*** Records shown ***

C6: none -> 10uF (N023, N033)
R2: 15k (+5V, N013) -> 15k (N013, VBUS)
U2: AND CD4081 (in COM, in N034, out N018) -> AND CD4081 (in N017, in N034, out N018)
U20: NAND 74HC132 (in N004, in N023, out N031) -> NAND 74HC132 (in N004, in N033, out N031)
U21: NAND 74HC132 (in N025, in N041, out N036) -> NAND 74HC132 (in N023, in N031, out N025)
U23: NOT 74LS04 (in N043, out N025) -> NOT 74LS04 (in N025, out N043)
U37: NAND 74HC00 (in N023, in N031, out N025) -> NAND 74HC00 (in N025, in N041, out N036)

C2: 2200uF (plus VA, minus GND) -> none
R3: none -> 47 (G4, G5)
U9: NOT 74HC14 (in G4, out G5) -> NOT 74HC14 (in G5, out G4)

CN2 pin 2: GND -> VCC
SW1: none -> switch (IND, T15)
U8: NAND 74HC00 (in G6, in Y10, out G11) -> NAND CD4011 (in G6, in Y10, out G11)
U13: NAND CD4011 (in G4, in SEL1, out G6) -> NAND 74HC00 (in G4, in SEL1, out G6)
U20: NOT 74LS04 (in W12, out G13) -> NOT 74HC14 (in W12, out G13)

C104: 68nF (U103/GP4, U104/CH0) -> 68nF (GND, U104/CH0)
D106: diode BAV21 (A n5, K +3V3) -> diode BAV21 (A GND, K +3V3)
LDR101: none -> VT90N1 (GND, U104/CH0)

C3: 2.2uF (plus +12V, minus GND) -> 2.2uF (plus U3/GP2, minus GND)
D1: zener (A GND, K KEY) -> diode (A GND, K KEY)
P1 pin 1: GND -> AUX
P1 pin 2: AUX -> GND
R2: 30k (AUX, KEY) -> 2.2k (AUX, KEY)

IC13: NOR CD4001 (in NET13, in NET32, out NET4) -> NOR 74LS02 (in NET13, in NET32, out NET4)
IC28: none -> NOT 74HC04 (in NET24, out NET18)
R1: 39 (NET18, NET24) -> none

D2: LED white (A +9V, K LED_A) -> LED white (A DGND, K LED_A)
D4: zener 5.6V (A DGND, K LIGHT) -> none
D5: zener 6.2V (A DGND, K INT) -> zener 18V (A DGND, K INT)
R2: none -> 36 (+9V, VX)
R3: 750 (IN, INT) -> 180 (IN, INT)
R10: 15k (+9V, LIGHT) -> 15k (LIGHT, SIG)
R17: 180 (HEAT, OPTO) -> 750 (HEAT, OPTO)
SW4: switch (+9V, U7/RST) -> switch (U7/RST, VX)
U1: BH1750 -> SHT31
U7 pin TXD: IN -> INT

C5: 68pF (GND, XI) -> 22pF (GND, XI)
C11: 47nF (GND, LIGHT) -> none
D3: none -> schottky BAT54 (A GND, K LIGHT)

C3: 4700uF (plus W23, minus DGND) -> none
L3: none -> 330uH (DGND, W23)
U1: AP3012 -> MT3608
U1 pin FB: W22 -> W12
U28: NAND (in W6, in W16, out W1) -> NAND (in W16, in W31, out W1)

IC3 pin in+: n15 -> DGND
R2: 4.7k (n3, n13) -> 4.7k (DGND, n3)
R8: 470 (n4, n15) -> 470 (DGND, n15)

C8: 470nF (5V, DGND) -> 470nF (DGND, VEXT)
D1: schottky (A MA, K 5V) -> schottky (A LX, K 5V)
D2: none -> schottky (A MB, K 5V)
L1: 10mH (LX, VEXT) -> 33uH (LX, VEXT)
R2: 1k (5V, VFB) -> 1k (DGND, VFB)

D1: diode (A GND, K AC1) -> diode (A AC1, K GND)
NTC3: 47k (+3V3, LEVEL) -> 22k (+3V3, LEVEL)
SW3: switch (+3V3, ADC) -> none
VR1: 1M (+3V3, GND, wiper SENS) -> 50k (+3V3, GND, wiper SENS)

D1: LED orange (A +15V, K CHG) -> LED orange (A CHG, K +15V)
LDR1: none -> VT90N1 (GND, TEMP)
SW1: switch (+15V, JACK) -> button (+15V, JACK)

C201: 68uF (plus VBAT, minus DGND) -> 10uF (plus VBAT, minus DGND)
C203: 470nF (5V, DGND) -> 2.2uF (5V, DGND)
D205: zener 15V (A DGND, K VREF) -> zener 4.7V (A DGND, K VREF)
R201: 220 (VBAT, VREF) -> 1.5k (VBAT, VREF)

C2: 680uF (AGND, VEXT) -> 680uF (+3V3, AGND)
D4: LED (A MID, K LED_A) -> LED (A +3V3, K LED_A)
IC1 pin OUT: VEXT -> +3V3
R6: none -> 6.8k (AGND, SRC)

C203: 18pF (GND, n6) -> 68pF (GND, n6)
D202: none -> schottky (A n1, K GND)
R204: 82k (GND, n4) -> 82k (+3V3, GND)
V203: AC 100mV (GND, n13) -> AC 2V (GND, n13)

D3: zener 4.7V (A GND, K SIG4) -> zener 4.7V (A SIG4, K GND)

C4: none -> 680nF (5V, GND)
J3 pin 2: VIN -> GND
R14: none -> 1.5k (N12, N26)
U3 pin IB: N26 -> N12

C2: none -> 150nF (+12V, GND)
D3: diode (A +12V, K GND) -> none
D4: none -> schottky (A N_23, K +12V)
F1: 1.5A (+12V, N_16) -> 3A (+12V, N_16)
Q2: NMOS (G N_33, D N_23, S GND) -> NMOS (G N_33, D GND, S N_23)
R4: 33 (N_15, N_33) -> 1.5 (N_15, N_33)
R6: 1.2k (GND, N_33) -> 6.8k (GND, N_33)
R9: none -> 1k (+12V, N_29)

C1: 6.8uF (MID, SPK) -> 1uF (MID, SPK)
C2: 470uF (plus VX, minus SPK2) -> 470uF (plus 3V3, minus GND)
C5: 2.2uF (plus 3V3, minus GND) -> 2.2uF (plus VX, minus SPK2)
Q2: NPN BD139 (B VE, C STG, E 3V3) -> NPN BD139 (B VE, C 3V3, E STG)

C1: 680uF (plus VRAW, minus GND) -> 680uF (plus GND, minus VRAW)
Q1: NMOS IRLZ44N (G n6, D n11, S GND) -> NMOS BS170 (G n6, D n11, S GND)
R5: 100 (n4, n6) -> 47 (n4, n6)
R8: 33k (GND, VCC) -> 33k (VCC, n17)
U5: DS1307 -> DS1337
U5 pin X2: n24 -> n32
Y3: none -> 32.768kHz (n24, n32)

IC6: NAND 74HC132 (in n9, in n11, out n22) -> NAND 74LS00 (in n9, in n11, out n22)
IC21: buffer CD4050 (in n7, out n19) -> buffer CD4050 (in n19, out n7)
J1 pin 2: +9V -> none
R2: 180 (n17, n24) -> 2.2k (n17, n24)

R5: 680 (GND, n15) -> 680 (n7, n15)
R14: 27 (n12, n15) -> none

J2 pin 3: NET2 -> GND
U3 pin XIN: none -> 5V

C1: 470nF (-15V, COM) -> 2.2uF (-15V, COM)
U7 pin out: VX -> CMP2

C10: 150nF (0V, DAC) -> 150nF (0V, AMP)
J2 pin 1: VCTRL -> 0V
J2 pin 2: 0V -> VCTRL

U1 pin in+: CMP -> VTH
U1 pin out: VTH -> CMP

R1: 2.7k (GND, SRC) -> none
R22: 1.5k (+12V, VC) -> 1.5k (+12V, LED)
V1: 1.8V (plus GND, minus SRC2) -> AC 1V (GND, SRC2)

***

— Brief —
Please quote the records above exactly, without skipping a line.

— Task answer —
C6: none -> 10uF (N023, N033)
R2: 15k (+5V, N013) -> 15k (N013, VBUS)
U2: AND CD4081 (in COM, in N034, out N018) -> AND CD4081 (in N017, in N034, out N018)
U20: NAND 74HC132 (in N004, in N023, out N031) -> NAND 74HC132 (in N004, in N033, out N031)
U21: NAND 74HC132 (in N025, in N041, out N036) -> NAND 74HC132 (in N023, in N031, out N025)
U23: NOT 74LS04 (in N043, out N025) -> NOT 74LS04 (in N025, out N043)
U37: NAND 74HC00 (in N023, in N031, out N025) -> NAND 74HC00 (in N025, in N041, out N036)

C2: 2200uF (plus VA, minus GND) -> none
R3: none -> 47 (G4, G5)
U9: NOT 74HC14 (in G4, out G5) -> NOT 74HC14 (in G5, out G4)

CN2 pin 2: GND -> VCC
SW1: none -> switch (IND, T15)
U8: NAND 74HC00 (in G6, in Y10, out G11) -> NAND CD4011 (in G6, in Y10, out G11)
U13: NAND CD4011 (in G4, in SEL1, out G6) -> NAND 74HC00 (in G4, in SEL1, out G6)
U20: NOT 74LS04 (in W12, out G13) -> NOT 74HC14 (in W12, out G13)

C104: 68nF (U103/GP4, U104/CH0) -> 68nF (GND, U104/CH0)
D106: diode BAV21 (A n5, K +3V3) -> diode BAV21 (A GND, K +3V3)
LDR101: none -> VT90N1 (GND, U104/CH0)

C3: 2.2uF (plus +12V, minus GND) -> 2.2uF (plus U3/GP2, minus GND)
D1: zener (A GND, K KEY) -> diode (A GND, K KEY)
P1 pin 1: GND -> AUX
P1 pin 2: AUX -> GND
R2: 30k (AUX, KEY) -> 2.2k (AUX, KEY)

IC13: NOR CD4001 (in NET13, in NET32, out NET4) -> NOR 74LS02 (in NET13, in NET32, out NET4)
IC28: none -> NOT 74HC04 (in NET24, out NET18)
R1: 39 (NET18, NET24) -> none

D2: LED white (A +9V, K LED_A) -> LED white (A DGND, K LED_A)
D4: zener 5.6V (A DGND, K LIGHT) -> none
D5: zener 6.2V (A DGND, K INT) -> zener 18V (A DGND, K INT)
R2: none -> 36 (+9V, VX)
R3: 750 (IN, INT) -> 180 (IN, INT)
R10: 15k (+9V, LIGHT) -> 15k (LIGHT, SIG)
R17: 180 (HEAT, OPTO) -> 750 (HEAT, OPTO)
SW4: switch (+9V, U7/RST) -> switch (U7/RST, VX)
U1: BH1750 -> SHT31
U7 pin TXD: IN -> INT

C5: 68pF (GND, XI) -> 22pF (GND, XI)
C11: 47nF (GND, LIGHT) -> none
D3: none -> schottky BAT54 (A GND, K LIGHT)

C3: 4700uF (plus W23, minus DGND) -> none
L3: none -> 330uH (DGND, W23)
U1: AP3012 -> MT3608
U1 pin FB: W22 -> W12
U28: NAND (in W6, in W16, out W1) -> NAND (in W16, in W31, out W1)

IC3 pin in+: n15 -> DGND
R2: 4.7k (n3, n13) -> 4.7k (DGND, n3)
R8: 470 (n4, n15) -> 470 (DGND, n15)

C8: 470nF (5V, DGND) -> 470nF (DGND, VEXT)
D1: schottky (A MA, K 5V) -> schottky (A LX, K 5V)
D2: none -> schottky (A MB, K 5V)
L1: 10mH (LX, VEXT) -> 33uH (LX, VEXT)
R2: 1k (5V, VFB) -> 1k (DGND, VFB)

D1: diode (A GND, K AC1) -> diode (A AC1, K GND)
NTC3: 47k (+3V3, LEVEL) -> 22k (+3V3, LEVEL)
SW3: switch (+3V3, ADC) -> none
VR1: 1M (+3V3, GND, wiper SENS) -> 50k (+3V3, GND, wiper SENS)

D1: LED orange (A +15V, K CHG) -> LED orange (A CHG, K +15V)
LDR1: none -> VT90N1 (GND, TEMP)
SW1: switch (+15V, JACK) -> button (+15V, JACK)

C201: 68uF (plus VBAT, minus DGND) -> 10uF (plus VBAT, minus DGND)
C203: 470nF (5V, DGND) -> 2.2uF (5V, DGND)
D205: zener 15V (A DGND, K VREF) -> zener 4.7V (A DGND, K VREF)
R201: 220 (VBAT, VREF) -> 1.5k (VBAT, VREF)

C2: 680uF (AGND, VEXT) -> 680uF (+3V3, AGND)
D4: LED (A MID, K LED_A) -> LED (A +3V3, K LED_A)
IC1 pin OUT: VEXT -> +3V3
R6: none -> 6.8k (AGND, SRC)

C203: 18pF (GND, n6) -> 68pF (GND, n6)
D202: none -> schottky (A n1, K GND)
R204: 82k (GND, n4) -> 82k (+3V3, GND)
V203: AC 100mV (GND, n13) -> AC 2V (GND, n13)

D3: zener 4.7V (A GND, K SIG4) -> zener 4.7V (A SIG4, K GND)

C4: none -> 680nF (5V, GND)
J3 pin 2: VIN -> GND
R14: none -> 1.5k (N12, N26)
U3 pin IB: N26 -> N12

C2: none -> 150nF (+12V, GND)
D3: diode (A +12V, K GND) -> none
D4: none -> schottky (A N_23, K +12V)
F1: 1.5A (+12V, N_16) -> 3A (+12V, N_16)
Q2: NMOS (G N_33, D N_23, S GND) -> NMOS (G N_33, D GND, S N_23)
R4: 33 (N_15, N_33) -> 1.5 (N_15, N_33)
R6: 1.2k (GND, N_33) -> 6.8k (GND, N_33)
R9: none -> 1k (+12V, N_29)

C1: 6.8uF (MID, SPK) -> 1uF (MID, SPK)
C2: 470uF (plus VX, minus SPK2) -> 470uF (plus 3V3, minus GND)
C5: 2.2uF (plus 3V3, minus GND) -> 2.2uF (plus VX, minus SPK2)
Q2: NPN BD139 (B VE, C STG, E 3V3) -> NPN BD139 (B VE, C 3V3, E STG)

C1: 680uF (plus VRAW, minus GND) -> 680uF (plus GND, minus VRAW)
Q1: NMOS IRLZ44N (G n6, D n11, S GND) -> NMOS BS170 (G n6, D n11, S GND)
R5: 100 (n4, n6) -> 47 (n4, n6)
R8: 33k (GND, VCC) -> 33k (VCC, n17)
U5: DS1307 -> DS1337
U5 pin X2: n24 -> n32
Y3: none -> 32.768kHz (n24, n32)

IC6: NAND 74HC132 (in n9, in n11, out n22) -> NAND 74LS00 (in n9, in n11, out n22)
IC21: buffer CD4050 (in n7, out n19) -> buffer CD4050 (in n19, out n7)
J1 pin 2: +9V -> none
R2: 180 (n17, n24) -> 2.2k (n17, n24)

R5: 680 (GND, n15) -> 680 (n7, n15)
R14: 27 (n12, n15) -> none

J2 pin 3: NET2 -> GND
U3 pin XIN: none -> 5V

C1: 470nF (-15V, COM) -> 2.2uF (-15V, COM)
U7 pin out: VX -> CMP2

C10: 150nF (0V, DAC) -> 150nF (0V, AMP)
J2 pin 1: VCTRL -> 0V
J2 pin 2: 0V -> VCTRL

U1 pin in+: CMP -> VTH
U1 pin out: VTH -> CMP

R1: 2.7k (GND, SRC) -> none
R22: 1.5k (+12V, VC) -> 1.5k (+12V, LED)
V1: 1.8V (plus GND, minus SRC2) -> AC 1V (GND, SRC2)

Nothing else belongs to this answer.